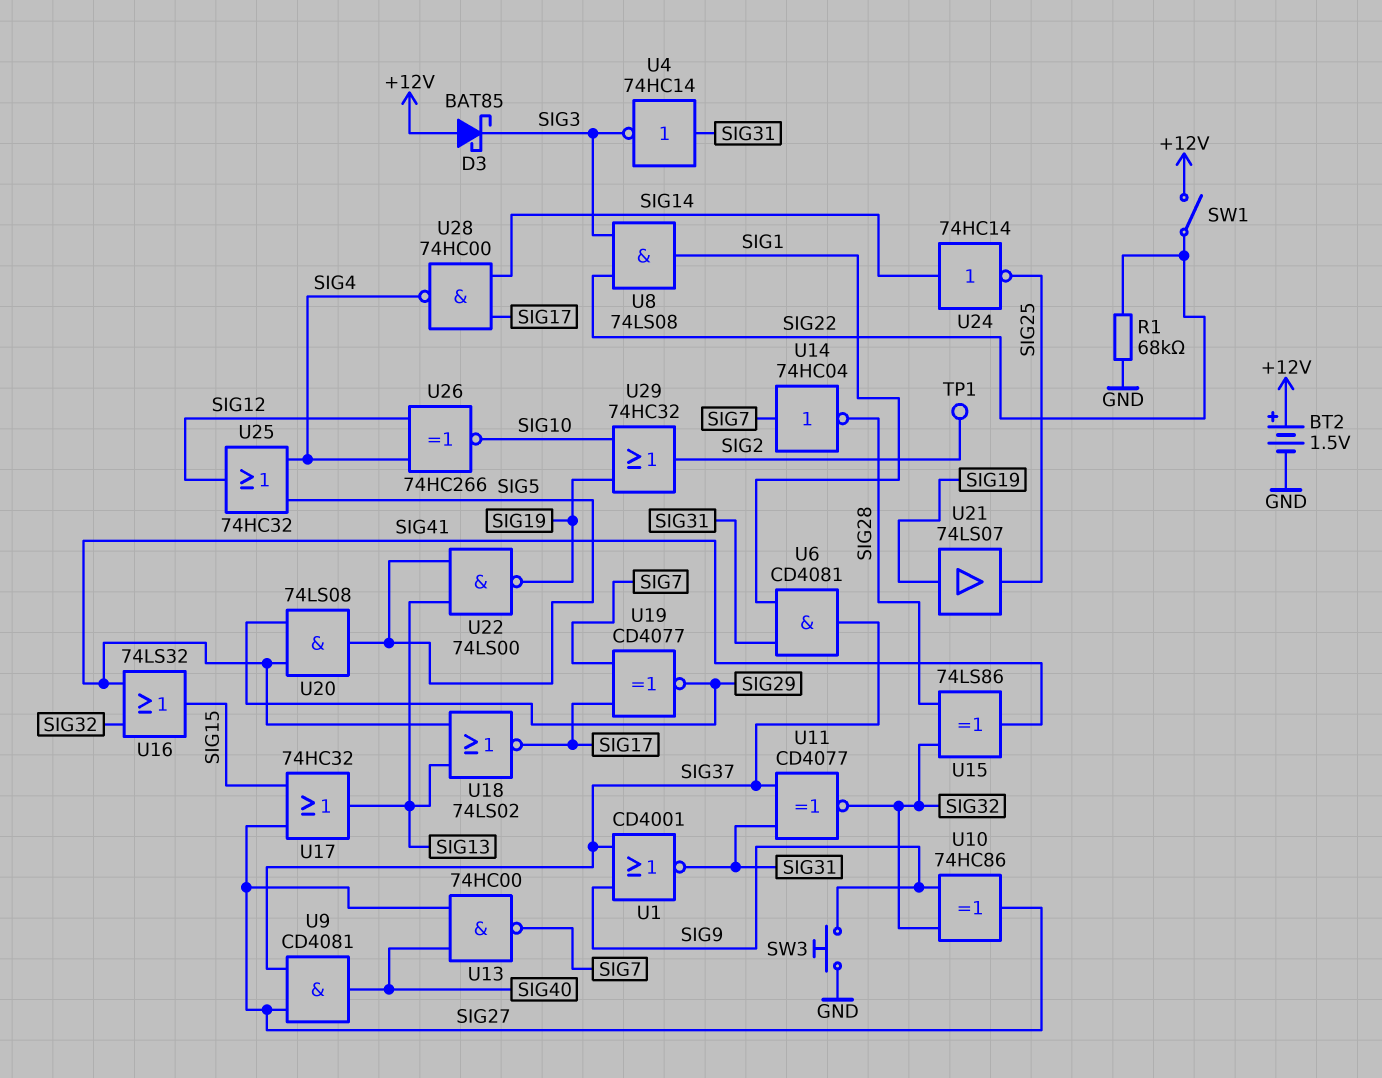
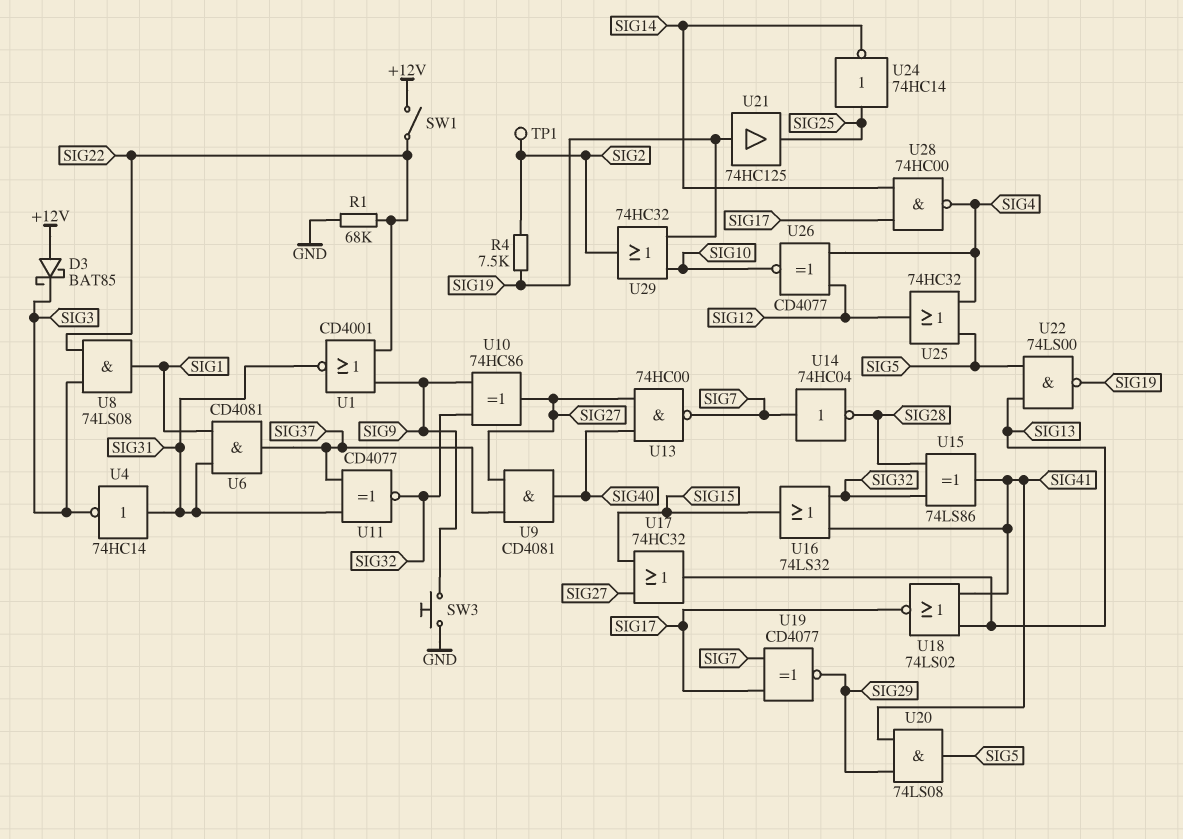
BT2: 1.5V (plus +12V, minus GND) -> none
R4: none -> 7.5k (SIG2, SIG19)
U1: NOR CD4001 (in SIG9, in SIG37, out SIG31) -> NOR CD4001 (in SIG9, in SIG22, out SIG31)
U21: buffer 74LS07 (in SIG19, out SIG25) -> buffer 74HC125 (in SIG19, out SIG25)
U24: NOT 74HC14 (in SIG14, out SIG25) -> NOT 74HC14 (in SIG25, out SIG14)
U26: XNOR 74HC266 (in SIG4, in SIG12, out SIG10) -> XNOR CD4077 (in SIG4, in SIG12, out SIG10)

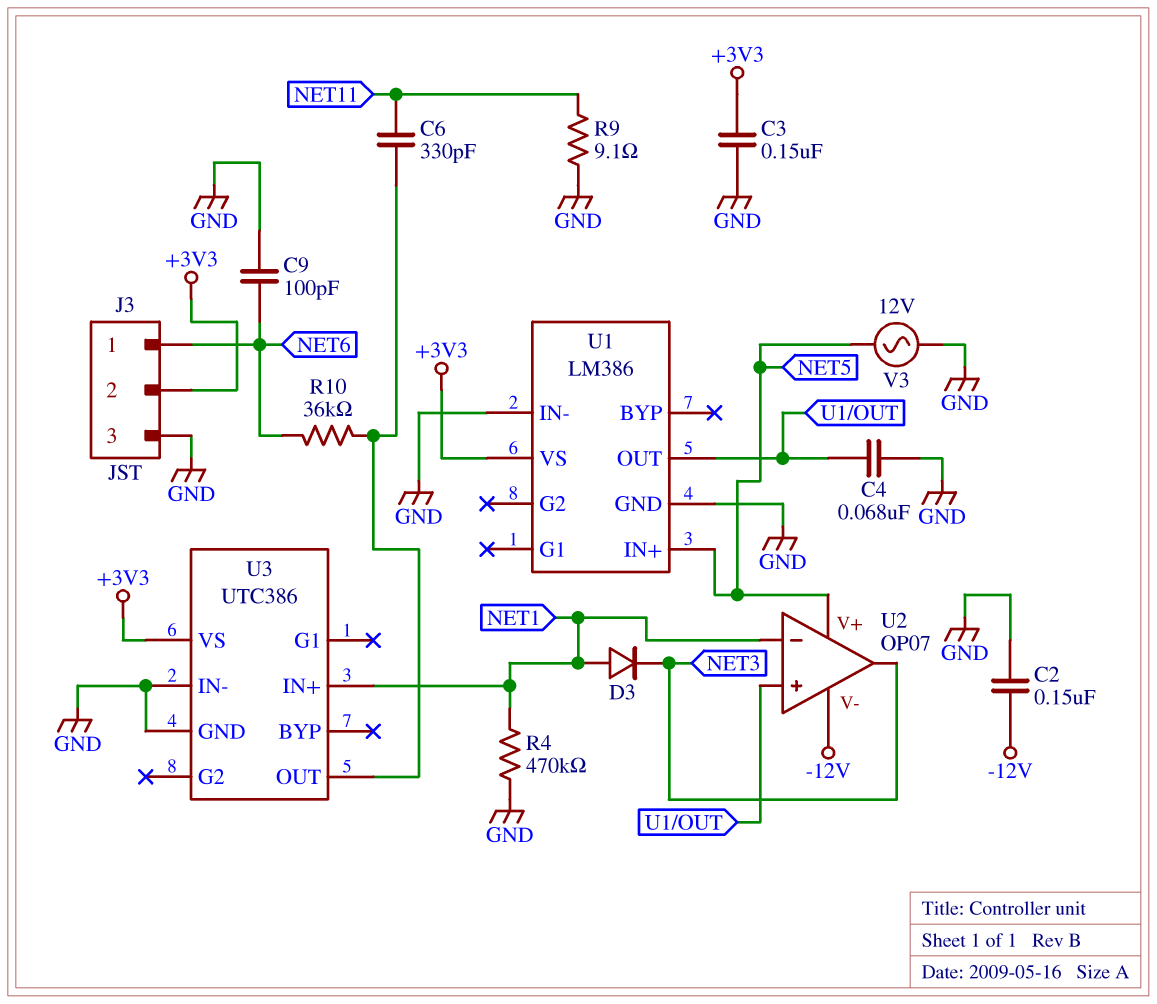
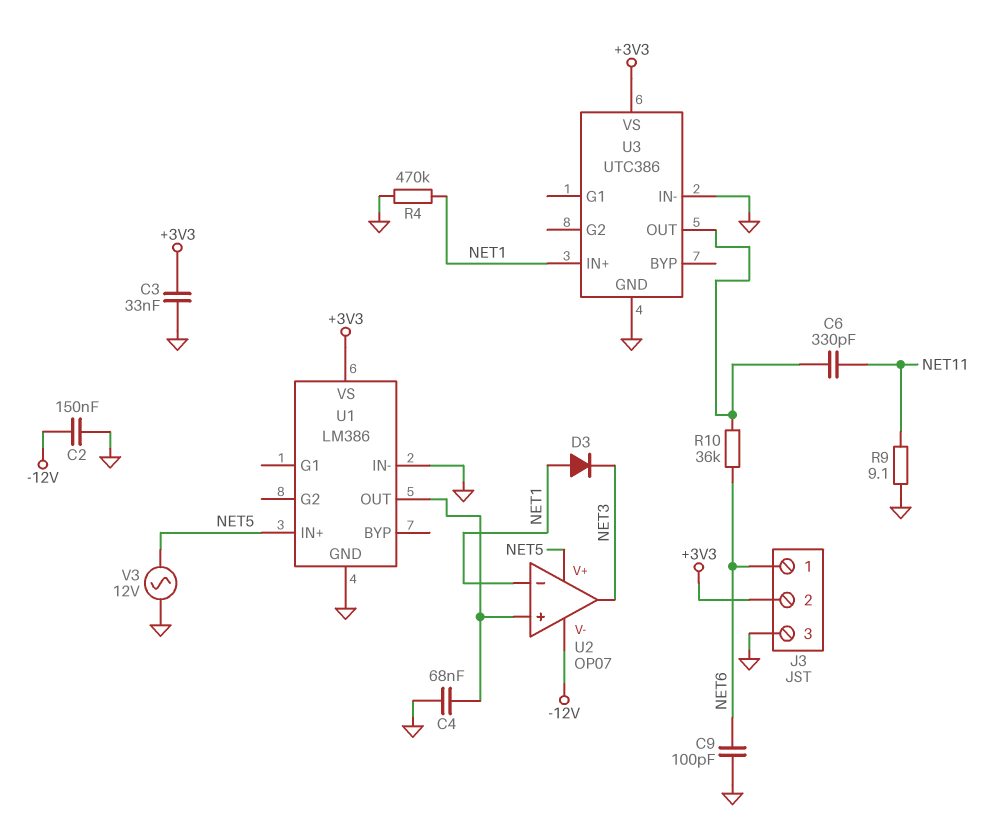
C3: 150nF (+3V3, GND) -> 33nF (+3V3, GND)

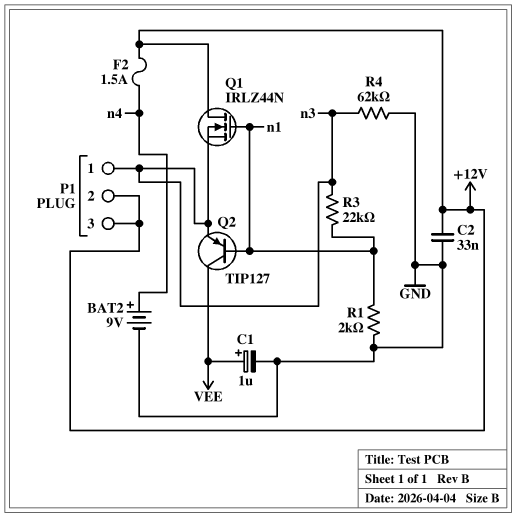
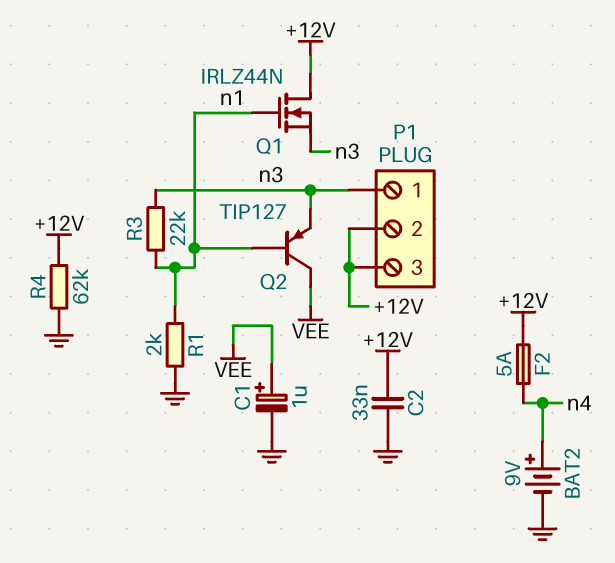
F2: 1.5A (+12V, n4) -> 5A (+12V, n4)
R4: 62k (GND, n3) -> 62k (+12V, GND)

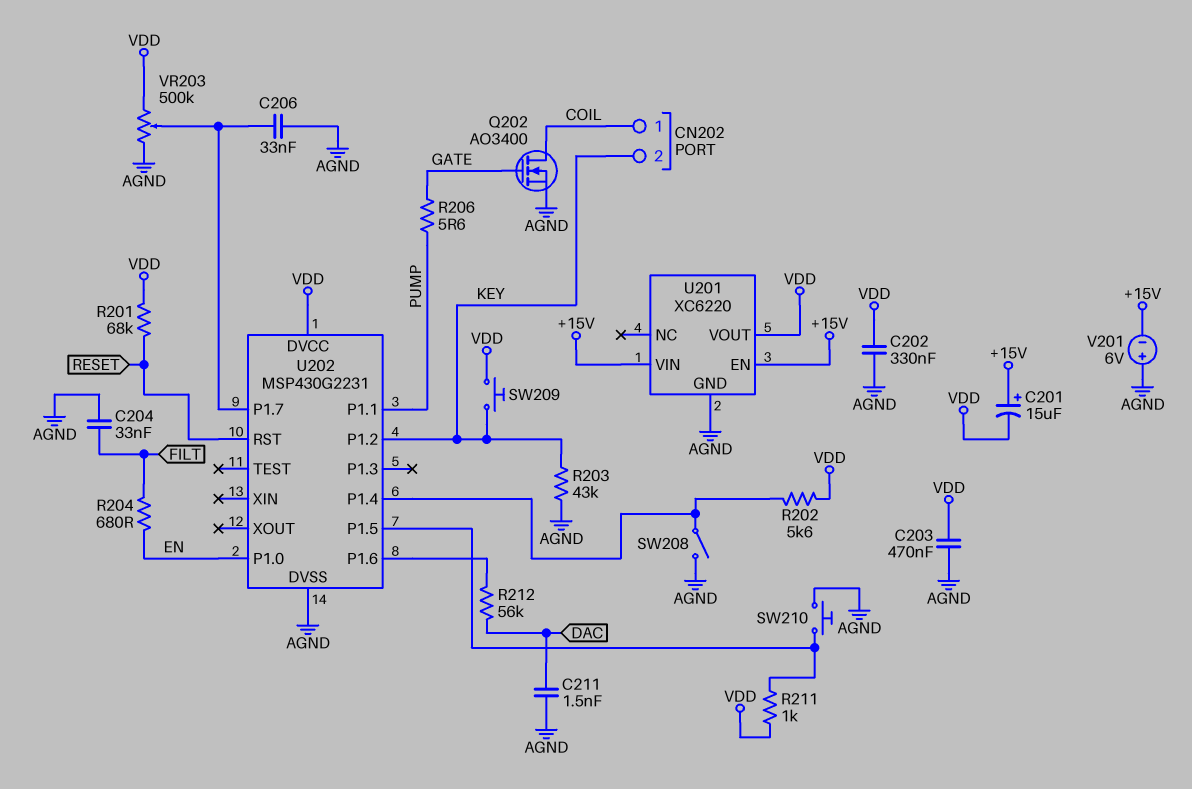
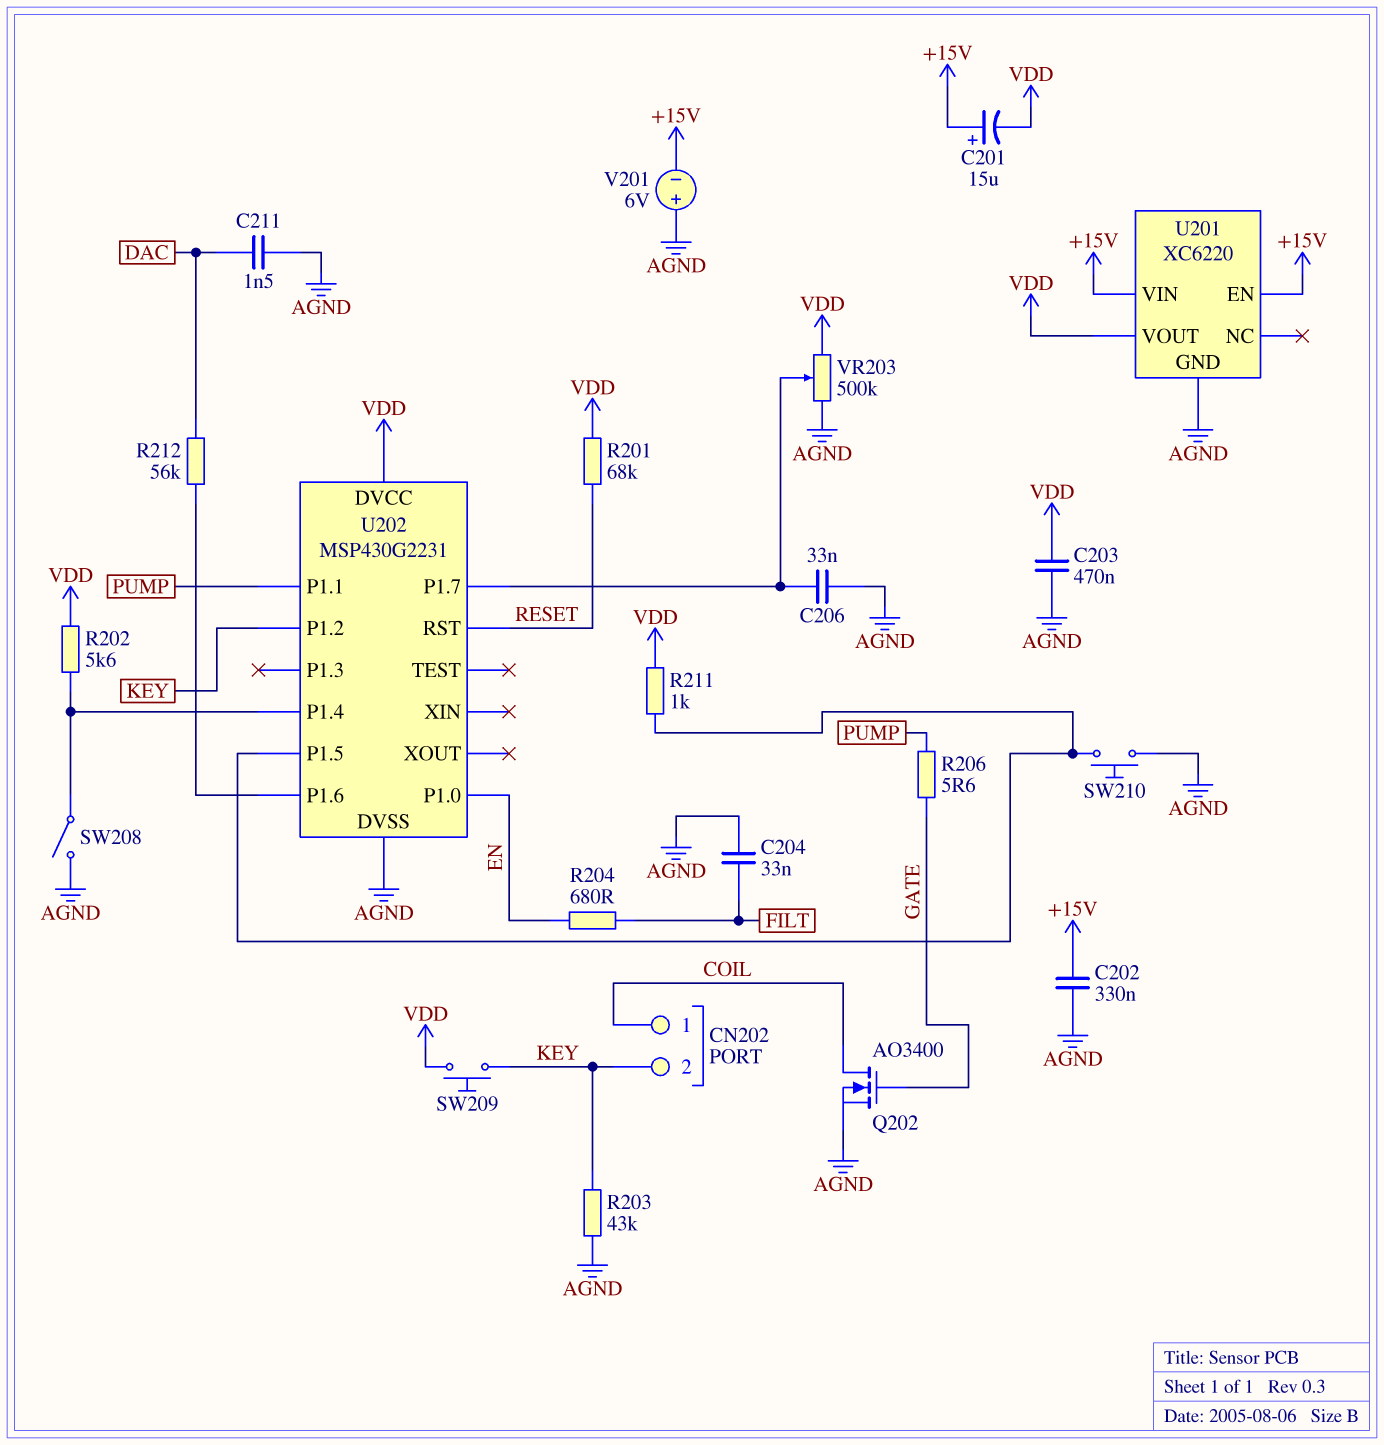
C202: 330nF (AGND, VDD) -> 330nF (+15V, AGND)

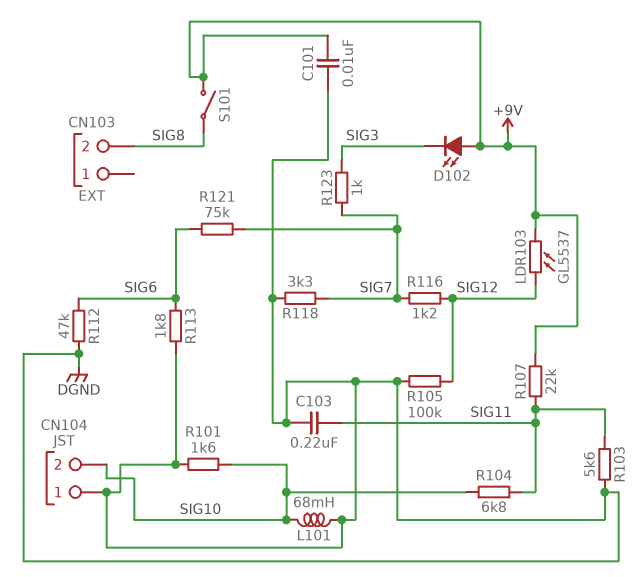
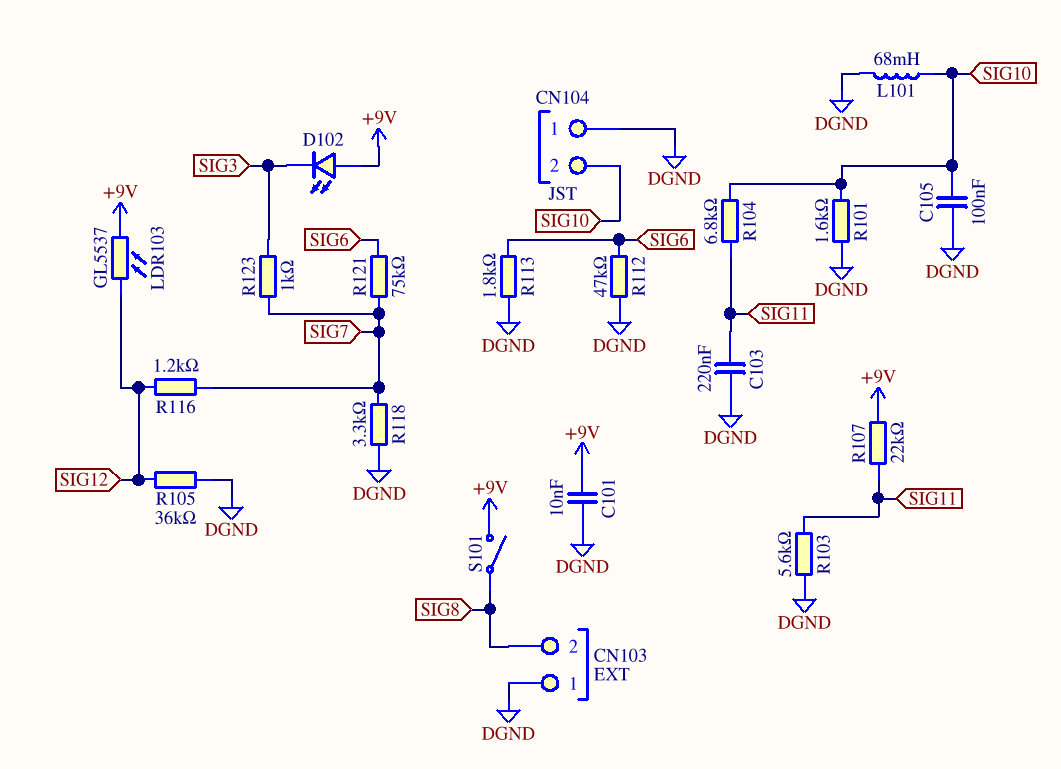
C105: none -> 100nF (DGND, SIG10)
CN103 pin 1: none -> DGND
R105: 100k (DGND, SIG12) -> 36k (DGND, SIG12)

+---+

__Directions__.
Your reply should restate every entry exactly, with the pictures left out.

__Problem solution__.
BT2: 1.5V (plus +12V, minus GND) -> none
R4: none -> 7.5k (SIG2, SIG19)
U1: NOR CD4001 (in SIG9, in SIG37, out SIG31) -> NOR CD4001 (in SIG9, in SIG22, out SIG31)
U21: buffer 74LS07 (in SIG19, out SIG25) -> buffer 74HC125 (in SIG19, out SIG25)
U24: NOT 74HC14 (in SIG14, out SIG25) -> NOT 74HC14 (in SIG25, out SIG14)
U26: XNOR 74HC266 (in SIG4, in SIG12, out SIG10) -> XNOR CD4077 (in SIG4, in SIG12, out SIG10)

C3: 150nF (+3V3, GND) -> 33nF (+3V3, GND)

F2: 1.5A (+12V, n4) -> 5A (+12V, n4)
R4: 62k (GND, n3) -> 62k (+12V, GND)

C202: 330nF (AGND, VDD) -> 330nF (+15V, AGND)

C105: none -> 100nF (DGND, SIG10)
CN103 pin 1: none -> DGND
R105: 100k (DGND, SIG12) -> 36k (DGND, SIG12)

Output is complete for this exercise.